Activity:
Retype the material that follows exactly, limited to the lines from the one with "row of seats: (28, 190) -> (174, 82), moved" through the one with "rug: (67, 132) -> (126, 160), turned 90", and keep out all pictures.

Records to process:
──────────────────────────────
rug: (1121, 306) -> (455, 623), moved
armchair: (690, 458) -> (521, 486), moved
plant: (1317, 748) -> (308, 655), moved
──────────────────────────────
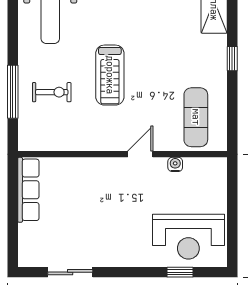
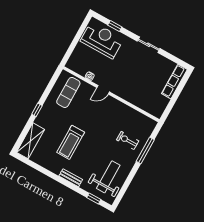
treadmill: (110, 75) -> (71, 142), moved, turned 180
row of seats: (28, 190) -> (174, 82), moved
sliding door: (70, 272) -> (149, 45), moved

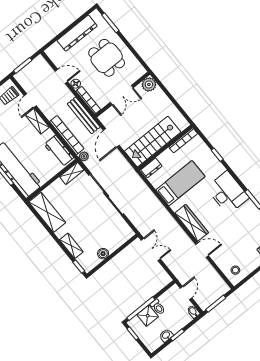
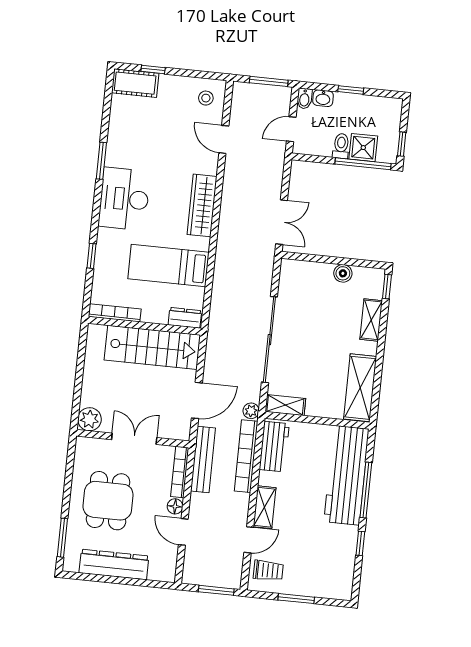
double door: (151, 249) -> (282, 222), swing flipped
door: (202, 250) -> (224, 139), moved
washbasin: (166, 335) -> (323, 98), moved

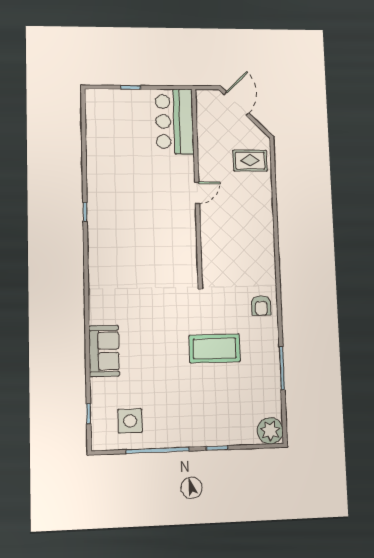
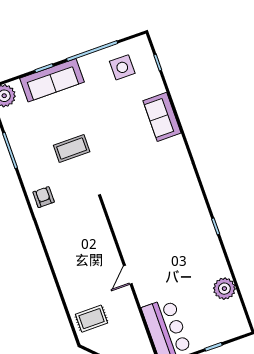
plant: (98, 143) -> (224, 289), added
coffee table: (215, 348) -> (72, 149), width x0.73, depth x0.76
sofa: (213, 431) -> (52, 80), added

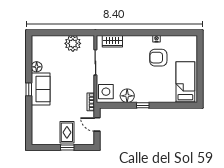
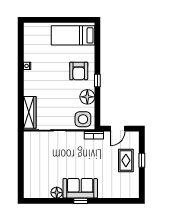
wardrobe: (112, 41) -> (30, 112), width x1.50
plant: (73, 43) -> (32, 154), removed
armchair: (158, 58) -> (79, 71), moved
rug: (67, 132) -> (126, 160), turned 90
──────────────────────────────
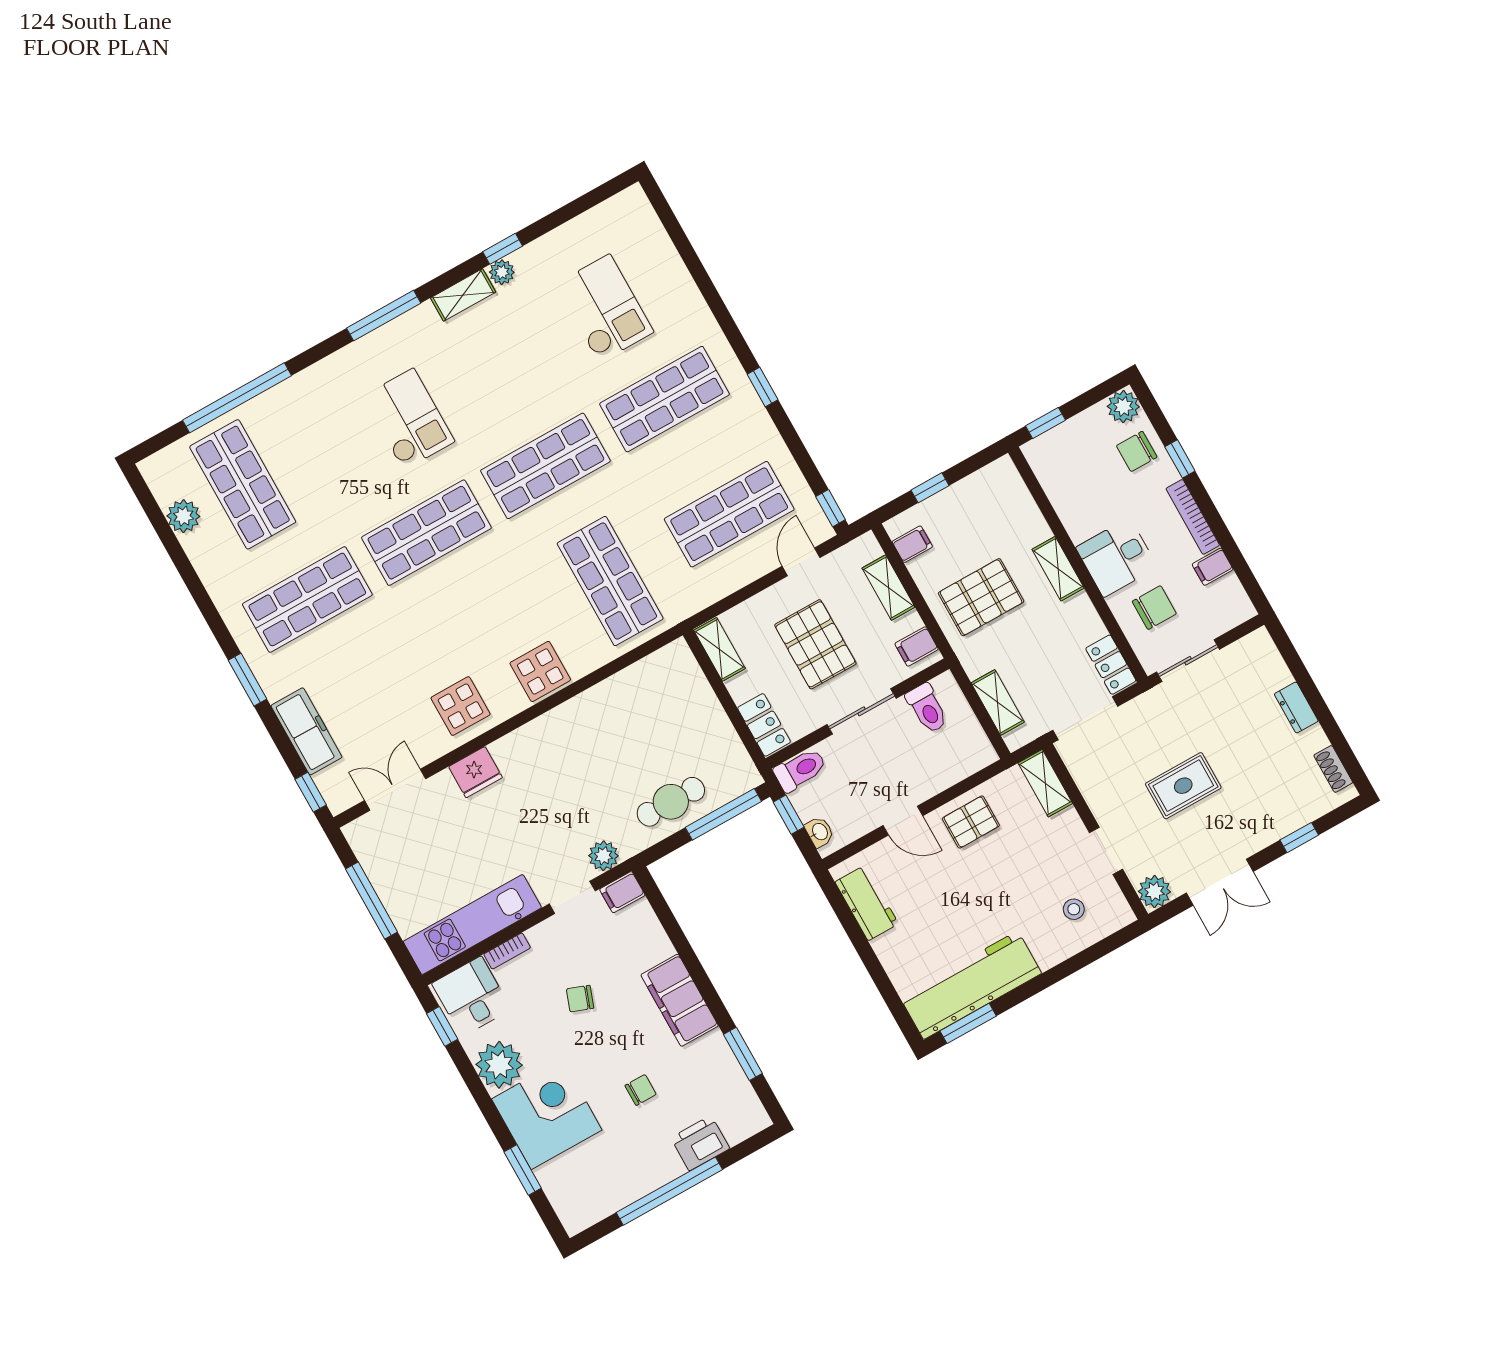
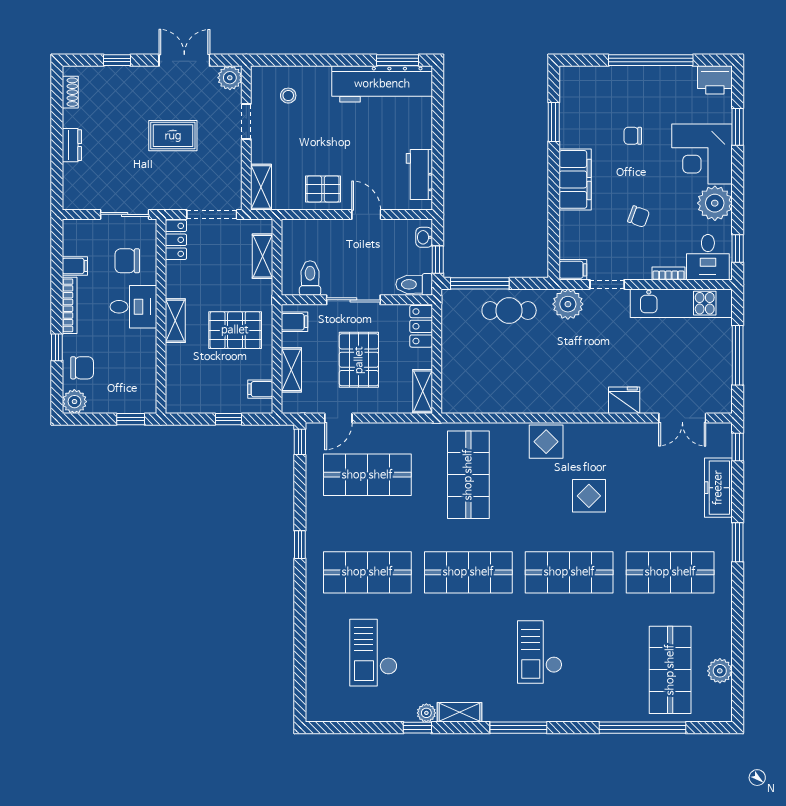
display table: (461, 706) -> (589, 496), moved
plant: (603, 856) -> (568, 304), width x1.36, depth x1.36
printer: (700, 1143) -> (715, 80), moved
──────────────────────────────
Task solution:
row of seats: (28, 190) -> (174, 82), moved
sliding door: (70, 272) -> (149, 45), moved

double door: (151, 249) -> (282, 222), swing flipped
door: (202, 250) -> (224, 139), moved
washbasin: (166, 335) -> (323, 98), moved

plant: (98, 143) -> (224, 289), added
coffee table: (215, 348) -> (72, 149), width x0.73, depth x0.76
sofa: (213, 431) -> (52, 80), added

wardrobe: (112, 41) -> (30, 112), width x1.50
plant: (73, 43) -> (32, 154), removed
armchair: (158, 58) -> (79, 71), moved
rug: (67, 132) -> (126, 160), turned 90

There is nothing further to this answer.